**The task:** Reproduce word for word every line from the one containing "none -> lime 1x1 round brick [892,365,949,448]" to the final line of the data below; omit the pictures.

(Scene comparison data)
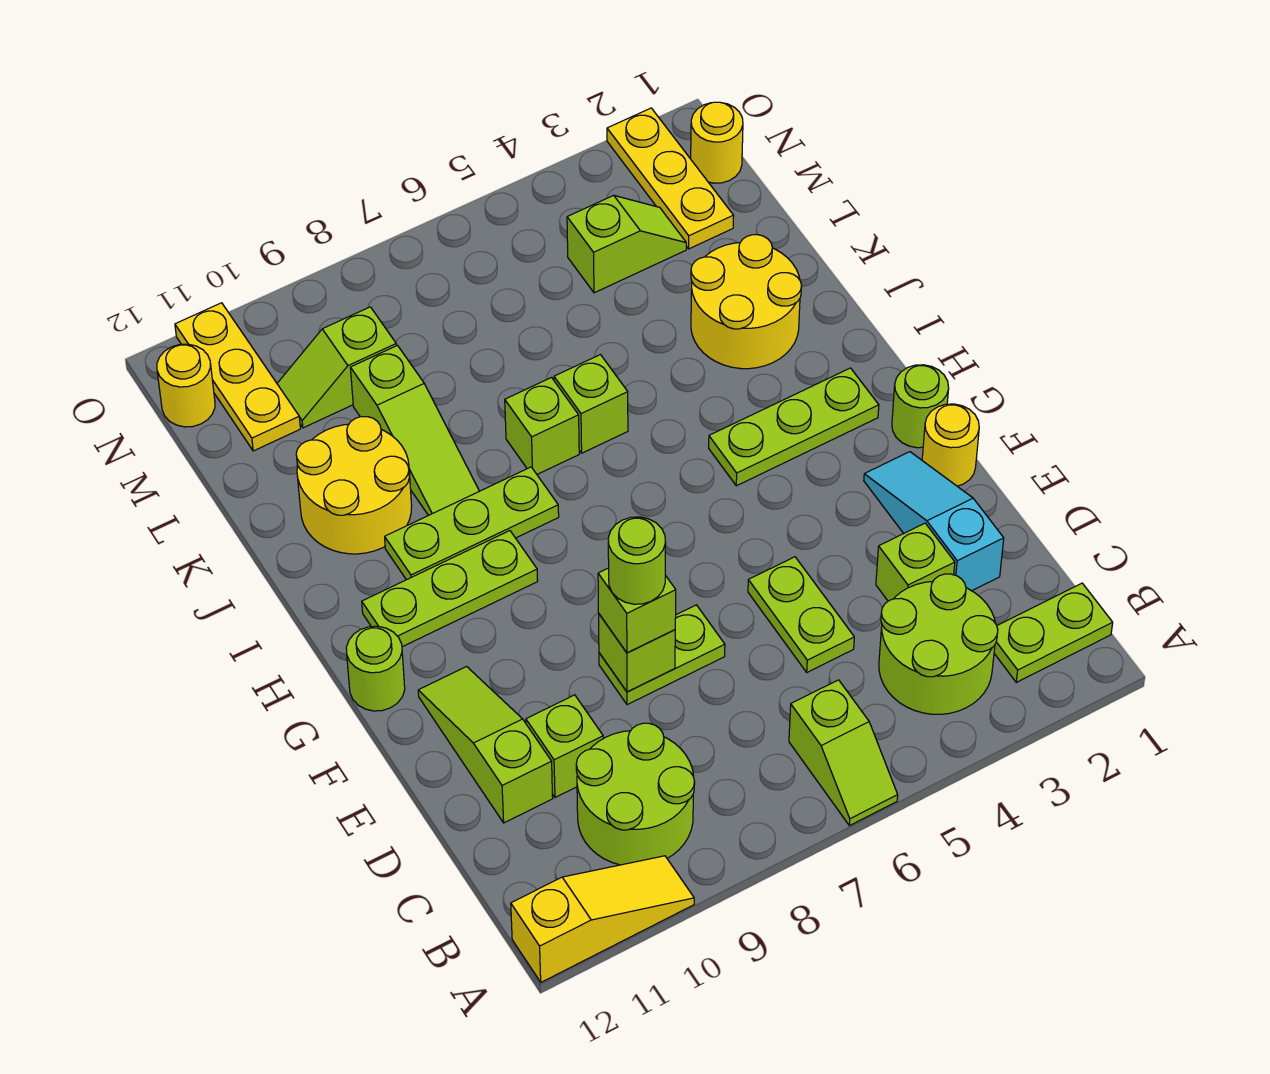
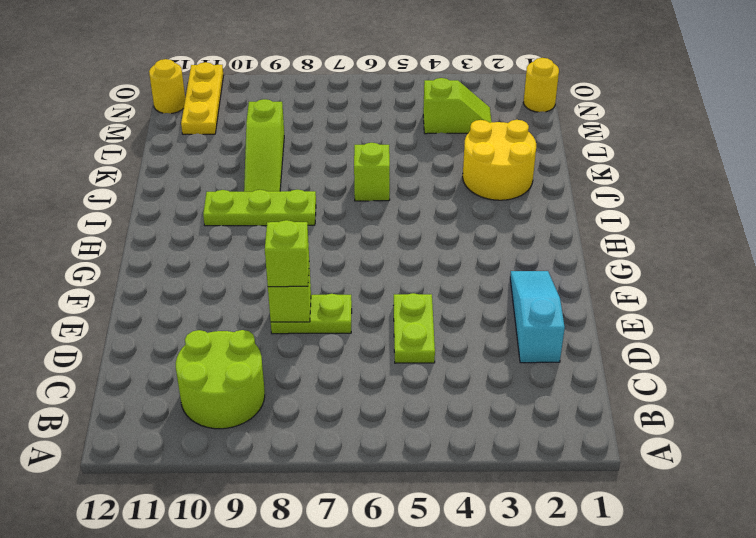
none -> lime 1x2 slope [789,680,898,826]
none -> yellow 1x3 slope [511,856,694,982]
none -> lime 1x2 plate [994,583,1113,682]
none -> lime 2x2 round brick [879,574,998,714]

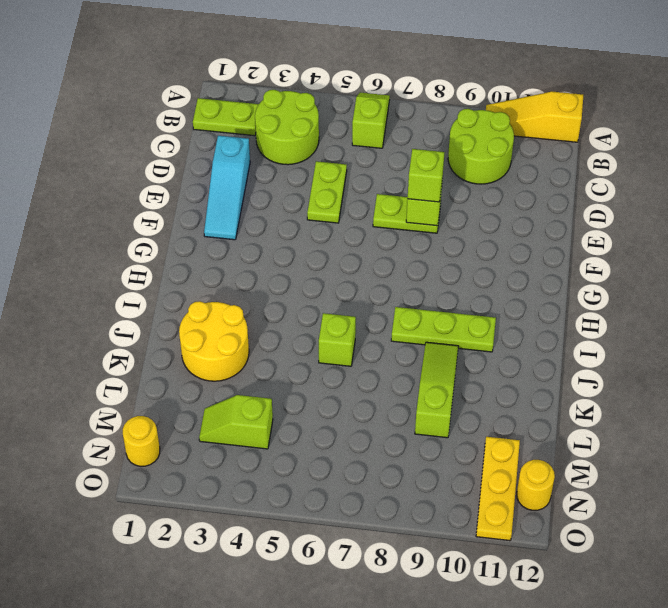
none -> lime 1x1 brick [876,523,955,601]
none -> lime 1x1 brick [526,695,603,797]
none -> lime 1x3 slope [418,667,553,823]
none -> yellow 1x1 round brick [922,404,979,486]

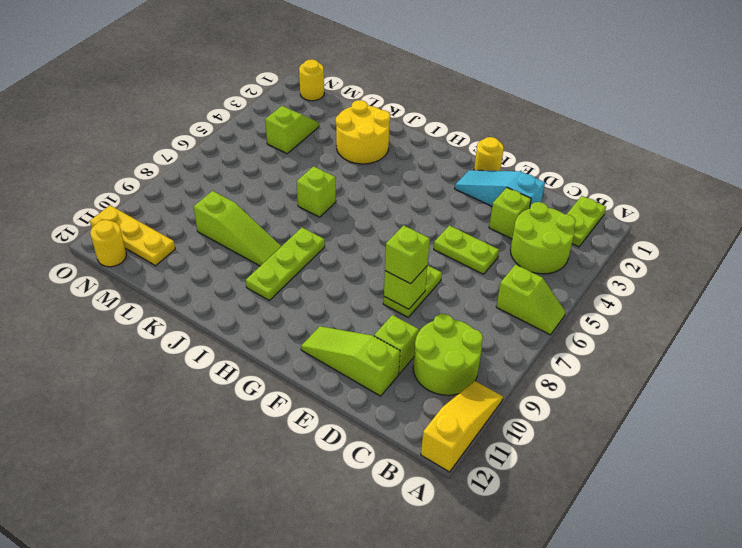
none -> lime 1x1 round brick [892,365,949,448]
none -> lime 1x1 round brick [346,626,405,711]
none -> lime 1x3 plate [709,368,879,486]
none -> lime 1x3 plate [362,531,538,647]

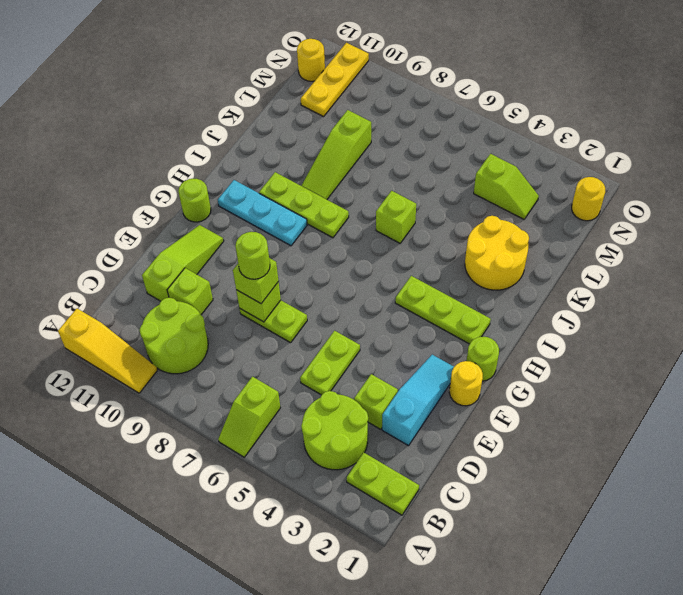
cyan 1x3 plate [218,180,307,246] -> lime 1x3 plate [362,531,538,647]
none -> lime 1x1 brick [505,378,579,474]
none -> yellow 2x2 round brick [296,417,412,554]
none -> yellow 1x3 plate [607,108,734,249]
none -> lime 1x2 slope [277,307,396,428]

**Response for this exercise:**
none -> lime 1x1 round brick [892,365,949,448]
none -> lime 1x1 round brick [346,626,405,711]
none -> lime 1x3 plate [709,368,879,486]
none -> lime 1x3 plate [362,531,538,647]

cyan 1x3 plate [218,180,307,246] -> lime 1x3 plate [362,531,538,647]
none -> lime 1x1 brick [505,378,579,474]
none -> yellow 2x2 round brick [296,417,412,554]
none -> yellow 1x3 plate [607,108,734,249]
none -> lime 1x2 slope [277,307,396,428]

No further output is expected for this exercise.